### Your task
Leave out the pictures and set down exactly the lines from the start of the listing through the one with "<486,442> 150 degrees counterclockwise", both included.

### Information supplied

◆ ◆ ◆

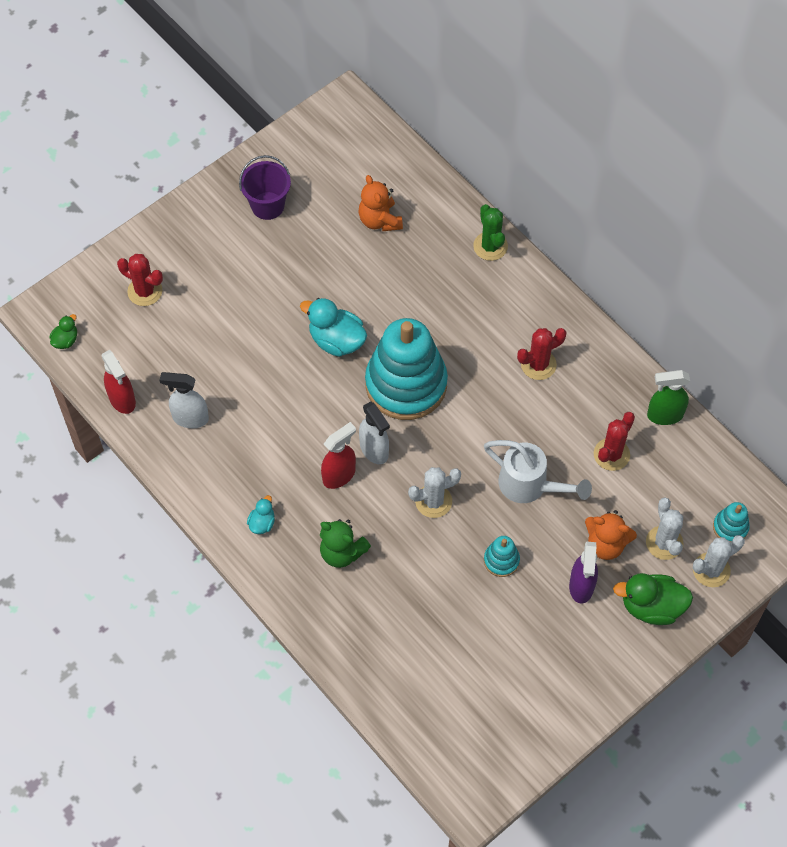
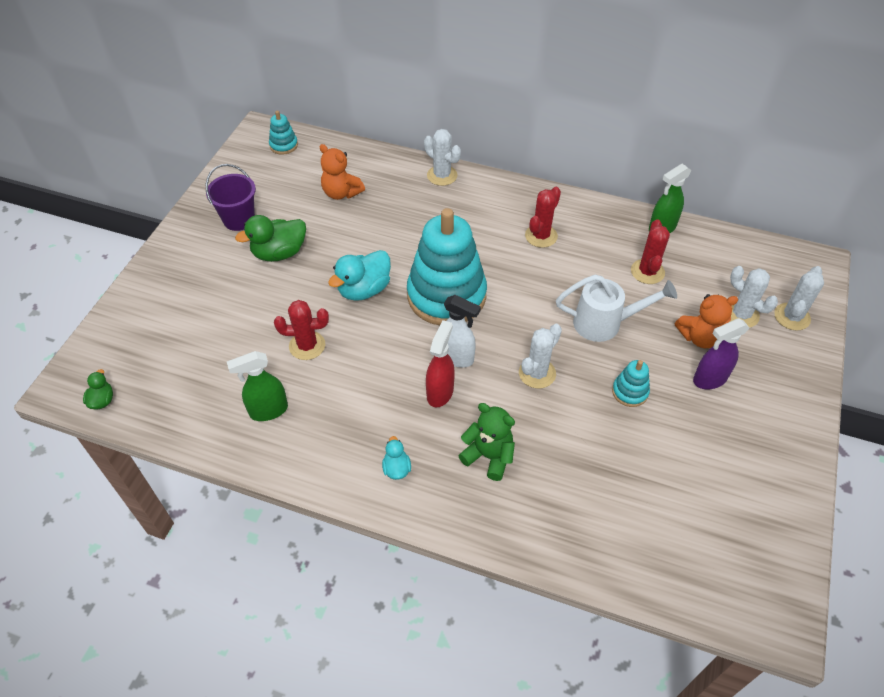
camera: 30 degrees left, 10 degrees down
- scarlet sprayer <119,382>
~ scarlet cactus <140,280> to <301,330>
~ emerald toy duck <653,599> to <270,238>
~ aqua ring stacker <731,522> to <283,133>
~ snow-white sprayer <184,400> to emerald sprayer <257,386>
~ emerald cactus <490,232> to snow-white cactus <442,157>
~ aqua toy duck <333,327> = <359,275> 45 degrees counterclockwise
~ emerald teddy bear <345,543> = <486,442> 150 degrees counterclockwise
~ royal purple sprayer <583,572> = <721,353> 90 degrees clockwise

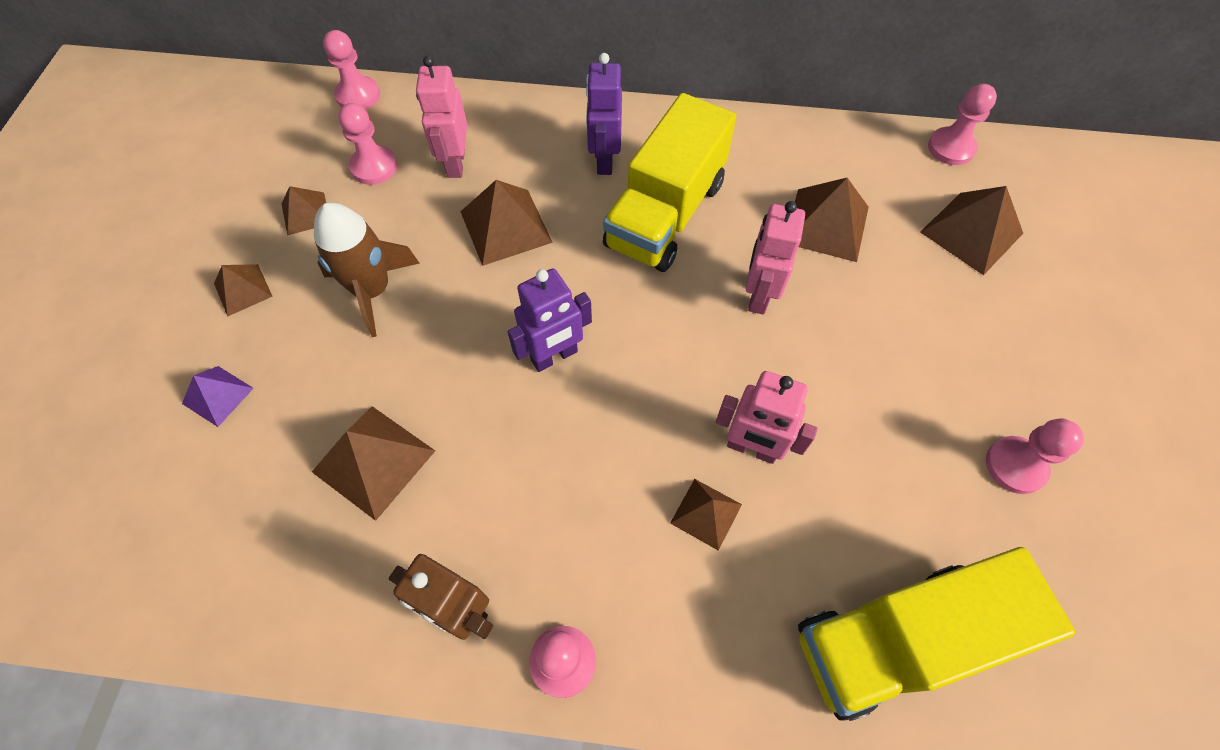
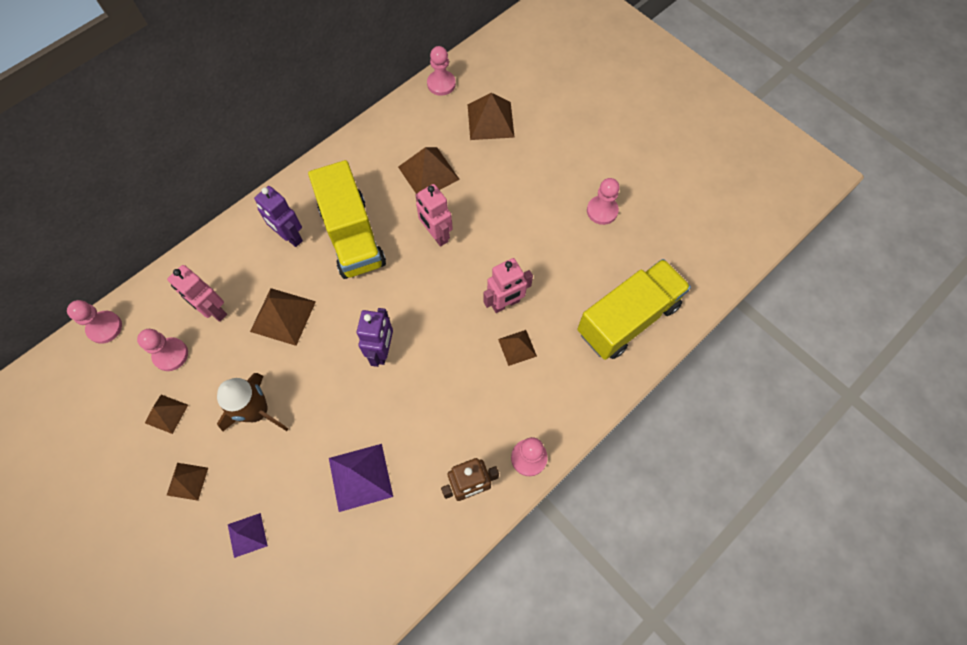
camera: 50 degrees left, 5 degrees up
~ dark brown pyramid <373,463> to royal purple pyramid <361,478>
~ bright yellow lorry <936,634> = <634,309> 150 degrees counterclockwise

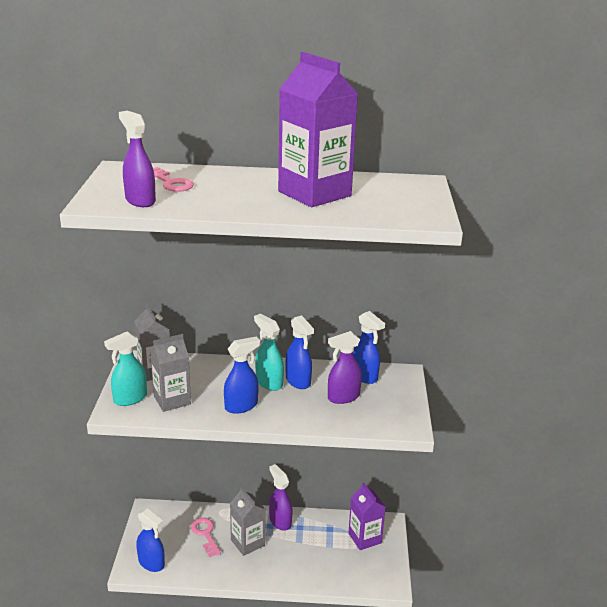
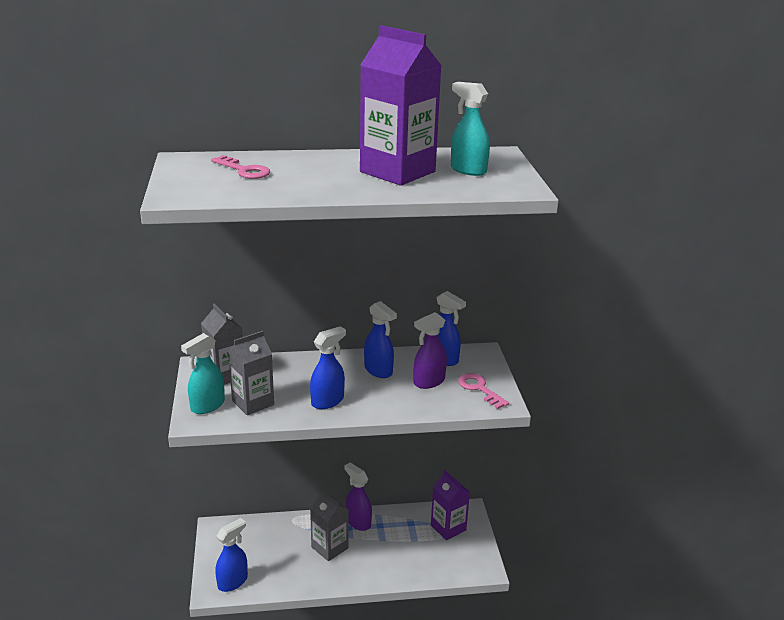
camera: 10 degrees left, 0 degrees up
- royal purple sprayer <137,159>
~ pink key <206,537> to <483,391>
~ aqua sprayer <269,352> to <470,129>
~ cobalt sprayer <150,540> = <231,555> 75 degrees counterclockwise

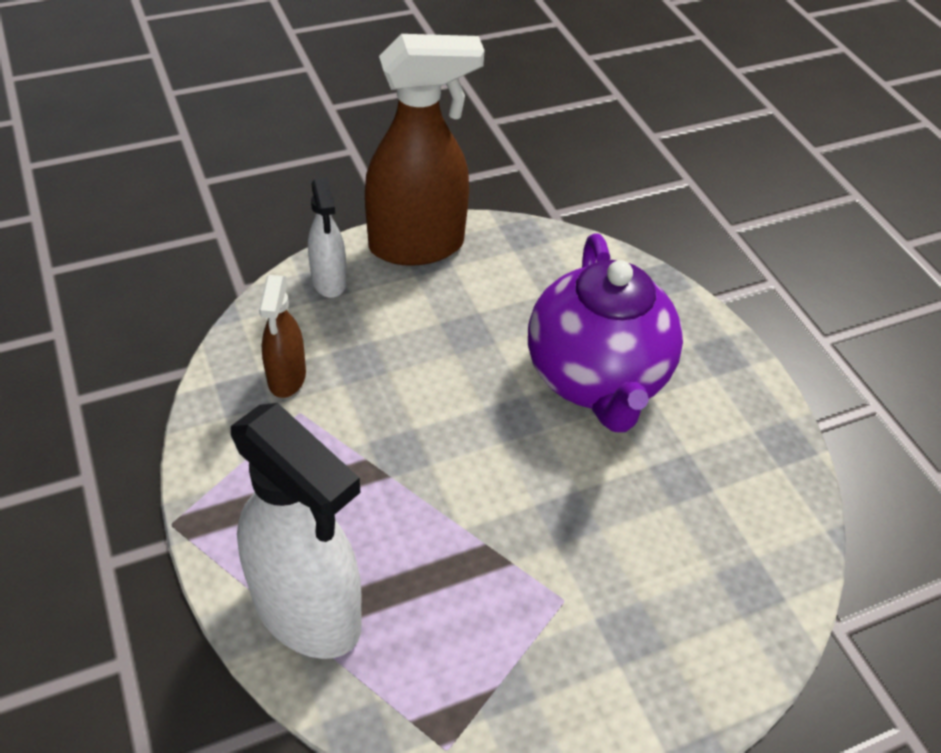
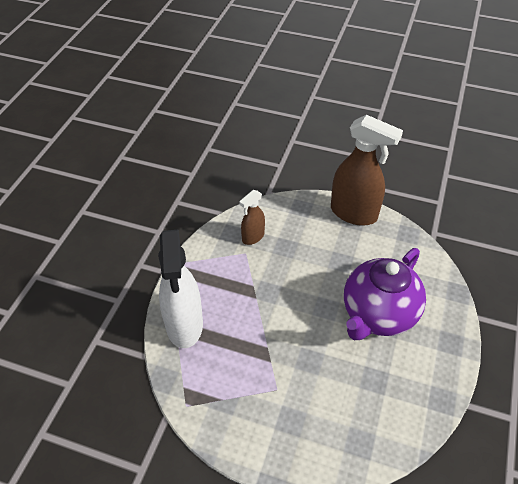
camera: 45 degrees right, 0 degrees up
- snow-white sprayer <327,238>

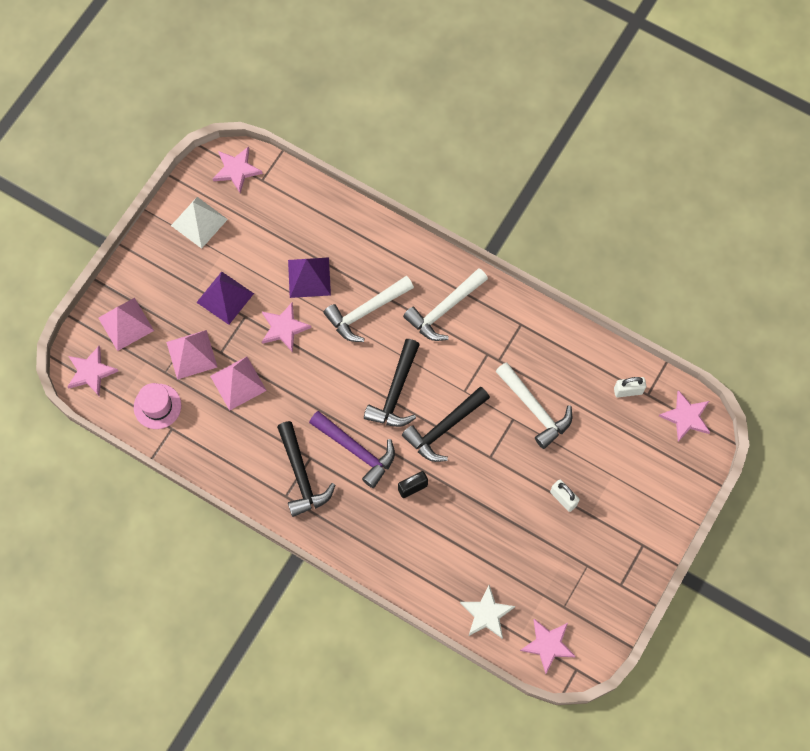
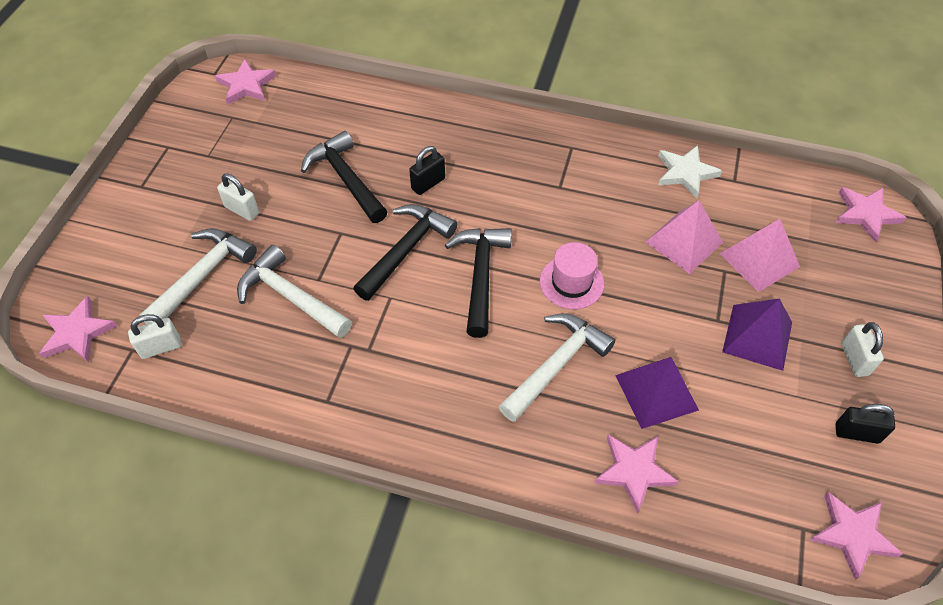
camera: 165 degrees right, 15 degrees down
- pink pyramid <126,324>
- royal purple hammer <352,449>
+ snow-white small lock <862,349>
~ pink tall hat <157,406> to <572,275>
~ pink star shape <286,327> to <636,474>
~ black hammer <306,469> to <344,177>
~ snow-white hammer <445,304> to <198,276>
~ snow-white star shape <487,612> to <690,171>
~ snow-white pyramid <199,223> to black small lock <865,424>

◆ ◆ ◆

### Reply
camera: 30 degrees left, 10 degrees down
- scarlet sprayer <119,382>
~ scarlet cactus <140,280> to <301,330>
~ emerald toy duck <653,599> to <270,238>
~ aqua ring stacker <731,522> to <283,133>
~ snow-white sprayer <184,400> to emerald sprayer <257,386>
~ emerald cactus <490,232> to snow-white cactus <442,157>
~ aqua toy duck <333,327> = <359,275> 45 degrees counterclockwise
~ emerald teddy bear <345,543> = <486,442> 150 degrees counterclockwise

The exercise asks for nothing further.